EXERCISE DETAILS: Convert every line of the records below into a Markdown table with two columns, Row and Line. Number the rows in order, and leave out the blank lines.

INFORMATION SUPPLIED:

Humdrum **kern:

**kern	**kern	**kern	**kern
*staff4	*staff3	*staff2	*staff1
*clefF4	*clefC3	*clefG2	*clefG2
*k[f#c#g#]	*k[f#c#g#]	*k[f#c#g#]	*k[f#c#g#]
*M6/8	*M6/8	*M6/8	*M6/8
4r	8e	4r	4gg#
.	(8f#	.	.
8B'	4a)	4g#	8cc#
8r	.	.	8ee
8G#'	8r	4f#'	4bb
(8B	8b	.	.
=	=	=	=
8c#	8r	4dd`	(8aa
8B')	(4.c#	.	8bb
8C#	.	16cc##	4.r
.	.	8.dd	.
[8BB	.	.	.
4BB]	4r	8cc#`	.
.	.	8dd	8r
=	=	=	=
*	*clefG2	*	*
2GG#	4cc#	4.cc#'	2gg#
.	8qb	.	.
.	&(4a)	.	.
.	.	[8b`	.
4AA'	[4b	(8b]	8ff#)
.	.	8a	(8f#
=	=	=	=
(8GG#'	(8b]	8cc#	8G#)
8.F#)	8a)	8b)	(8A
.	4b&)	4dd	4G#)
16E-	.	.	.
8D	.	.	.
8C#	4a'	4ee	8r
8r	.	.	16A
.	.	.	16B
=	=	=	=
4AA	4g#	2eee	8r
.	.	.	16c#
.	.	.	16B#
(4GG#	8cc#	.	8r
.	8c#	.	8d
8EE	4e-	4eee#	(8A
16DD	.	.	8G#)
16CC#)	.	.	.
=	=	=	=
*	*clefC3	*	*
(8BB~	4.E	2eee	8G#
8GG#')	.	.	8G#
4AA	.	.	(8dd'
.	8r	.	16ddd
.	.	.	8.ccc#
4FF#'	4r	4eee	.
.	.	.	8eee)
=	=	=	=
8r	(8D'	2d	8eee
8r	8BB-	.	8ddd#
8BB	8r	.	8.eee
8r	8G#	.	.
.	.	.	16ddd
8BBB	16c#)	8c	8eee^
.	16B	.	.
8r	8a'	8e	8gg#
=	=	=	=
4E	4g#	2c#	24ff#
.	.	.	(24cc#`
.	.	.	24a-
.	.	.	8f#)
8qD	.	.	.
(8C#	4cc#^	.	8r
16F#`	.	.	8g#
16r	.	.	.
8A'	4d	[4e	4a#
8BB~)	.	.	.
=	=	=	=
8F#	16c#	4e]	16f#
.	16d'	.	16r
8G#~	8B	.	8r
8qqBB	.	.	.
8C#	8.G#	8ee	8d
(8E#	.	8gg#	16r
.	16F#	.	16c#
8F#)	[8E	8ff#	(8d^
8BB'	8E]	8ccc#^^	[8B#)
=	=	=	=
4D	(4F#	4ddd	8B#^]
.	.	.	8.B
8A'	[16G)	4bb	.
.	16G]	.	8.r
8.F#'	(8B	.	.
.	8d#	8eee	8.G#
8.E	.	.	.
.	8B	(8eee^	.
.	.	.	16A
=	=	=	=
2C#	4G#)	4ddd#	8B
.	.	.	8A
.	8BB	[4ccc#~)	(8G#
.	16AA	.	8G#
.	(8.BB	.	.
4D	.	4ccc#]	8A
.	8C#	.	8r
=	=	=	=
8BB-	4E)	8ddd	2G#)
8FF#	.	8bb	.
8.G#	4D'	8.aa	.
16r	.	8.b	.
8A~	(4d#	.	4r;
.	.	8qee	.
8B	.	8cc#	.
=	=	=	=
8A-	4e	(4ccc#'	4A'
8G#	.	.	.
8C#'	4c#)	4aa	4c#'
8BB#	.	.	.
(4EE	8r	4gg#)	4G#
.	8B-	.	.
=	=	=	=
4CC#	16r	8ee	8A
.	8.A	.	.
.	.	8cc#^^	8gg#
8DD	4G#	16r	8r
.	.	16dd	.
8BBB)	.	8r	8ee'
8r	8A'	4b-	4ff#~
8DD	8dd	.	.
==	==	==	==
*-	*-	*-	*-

SOLUTION TO THIS PROBLEM:
| Row | Line |
|---|---|
| 1 | Humdrum **kern: |
| 2 | **kern	**kern	**kern	**kern |
| 3 | *staff4	*staff3	*staff2	*staff1 |
| 4 | *clefF4	*clefC3	*clefG2	*clefG2 |
| 5 | *k[f#c#g#]	*k[f#c#g#]	*k[f#c#g#]	*k[f#c#g#] |
| 6 | *M6/8	*M6/8	*M6/8	*M6/8 |
| 7 | 4r	8e	4r	4gg# |
| 8 | .	(8f#	.	. |
| 9 | 8B'	4a)	4g#	8cc# |
| 10 | 8r	.	.	8ee |
| 11 | 8G#'	8r	4f#'	4bb |
| 12 | (8B	8b	.	. |
| 13 | =	=	=	= |
| 14 | 8c#	8r	4dd`	(8aa |
| 15 | 8B')	(4.c#	.	8bb |
| 16 | 8C#	.	16cc##	4.r |
| 17 | .	.	8.dd	. |
| 18 | [8BB	.	.	. |
| 19 | 4BB]	4r	8cc#`	. |
| 20 | .	.	8dd	8r |
| 21 | =	=	=	= |
| 22 | *	*clefG2	*	* |
| 23 | 2GG#	4cc#	4.cc#'	2gg# |
| 24 | .	8qb	.	. |
| 25 | .	&(4a)	.	. |
| 26 | .	.	[8b`	. |
| 27 | 4AA'	[4b	(8b]	8ff#) |
| 28 | .	.	8a	(8f# |
| 29 | =	=	=	= |
| 30 | (8GG#'	(8b]	8cc#	8G#) |
| 31 | 8.F#)	8a)	8b)	(8A |
| 32 | .	4b&)	4dd	4G#) |
| 33 | 16E-	.	.	. |
| 34 | 8D	.	.	. |
| 35 | 8C#	4a'	4ee	8r |
| 36 | 8r	.	.	16A |
| 37 | .	.	.	16B |
| 38 | =	=	=	= |
| 39 | 4AA	4g#	2eee	8r |
| 40 | .	.	.	16c# |
| 41 | .	.	.	16B# |
| 42 | (4GG#	8cc#	.	8r |
| 43 | .	8c#	.	8d |
| 44 | 8EE	4e-	4eee#	(8A |
| 45 | 16DD	.	.	8G#) |
| 46 | 16CC#)	.	.	. |
| 47 | =	=	=	= |
| 48 | *	*clefC3	*	* |
| 49 | (8BB~	4.E	2eee	8G# |
| 50 | 8GG#')	.	.	8G# |
| 51 | 4AA	.	.	(8dd' |
| 52 | .	8r	.	16ddd |
| 53 | .	.	.	8.ccc# |
| 54 | 4FF#'	4r	4eee	. |
| 55 | .	.	.	8eee) |
| 56 | =	=	=	= |
| 57 | 8r	(8D'	2d	8eee |
| 58 | 8r	8BB-	.	8ddd# |
| 59 | 8BB	8r	.	8.eee |
| 60 | 8r	8G#	.	. |
| 61 | .	.	.	16ddd |
| 62 | 8BBB	16c#)	8c	8eee^ |
| 63 | .	16B	.	. |
| 64 | 8r	8a'	8e	8gg# |
| 65 | =	=	=	= |
| 66 | 4E	4g#	2c#	24ff# |
| 67 | .	.	.	(24cc#` |
| 68 | .	.	.	24a- |
| 69 | .	.	.	8f#) |
| 70 | 8qD	.	.	. |
| 71 | (8C#	4cc#^	.	8r |
| 72 | 16F#`	.	.	8g# |
| 73 | 16r	.	.	. |
| 74 | 8A'	4d	[4e	4a# |
| 75 | 8BB~)	.	.	. |
| 76 | =	=	=	= |
| 77 | 8F#	16c#	4e]	16f# |
| 78 | .	16d'	.	16r |
| 79 | 8G#~	8B	.	8r |
| 80 | 8qqBB	.	.	. |
| 81 | 8C#	8.G#	8ee	8d |
| 82 | (8E#	.	8gg#	16r |
| 83 | .	16F#	.	16c# |
| 84 | 8F#)	[8E	8ff#	(8d^ |
| 85 | 8BB'	8E]	8ccc#^^	[8B#) |
| 86 | =	=	=	= |
| 87 | 4D	(4F#	4ddd	8B#^] |
| 88 | .	.	.	8.B |
| 89 | 8A'	[16G)	4bb	. |
| 90 | .	16G]	.	8.r |
| 91 | 8.F#'	(8B	.	. |
| 92 | .	8d#	8eee	8.G# |
| 93 | 8.E	.	.	. |
| 94 | .	8B	(8eee^	. |
| 95 | .	.	.	16A |
| 96 | =	=	=	= |
| 97 | 2C#	4G#)	4ddd#	8B |
| 98 | .	.	.	8A |
| 99 | .	8BB	[4ccc#~)	(8G# |
| 100 | .	16AA	.	8G# |
| 101 | .	(8.BB	.	. |
| 102 | 4D	.	4ccc#]	8A |
| 103 | .	8C#	.	8r |
| 104 | =	=	=	= |
| 105 | 8BB-	4E)	8ddd	2G#) |
| 106 | 8FF#	.	8bb	. |
| 107 | 8.G#	4D'	8.aa	. |
| 108 | 16r	.	8.b	. |
| 109 | 8A~	(4d#	.	4r; |
| 110 | .	.	8qee	. |
| 111 | 8B	.	8cc#	. |
| 112 | =	=	=	= |
| 113 | 8A-	4e	(4ccc#'	4A' |
| 114 | 8G#	.	.	. |
| 115 | 8C#'	4c#)	4aa	4c#' |
| 116 | 8BB#	.	.	. |
| 117 | (4EE	8r	4gg#)	4G# |
| 118 | .	8B-	.	. |
| 119 | =	=	=	= |
| 120 | 4CC#	16r	8ee	8A |
| 121 | .	8.A	.	. |
| 122 | .	.	8cc#^^	8gg# |
| 123 | 8DD	4G#	16r	8r |
| 124 | .	.	16dd	. |
| 125 | 8BBB)	.	8r	8ee' |
| 126 | 8r	8A'	4b-	4ff#~ |
| 127 | 8DD	8dd	.	. |
| 128 | ==	==	==	== |
| 129 | *-	*-	*-	*- |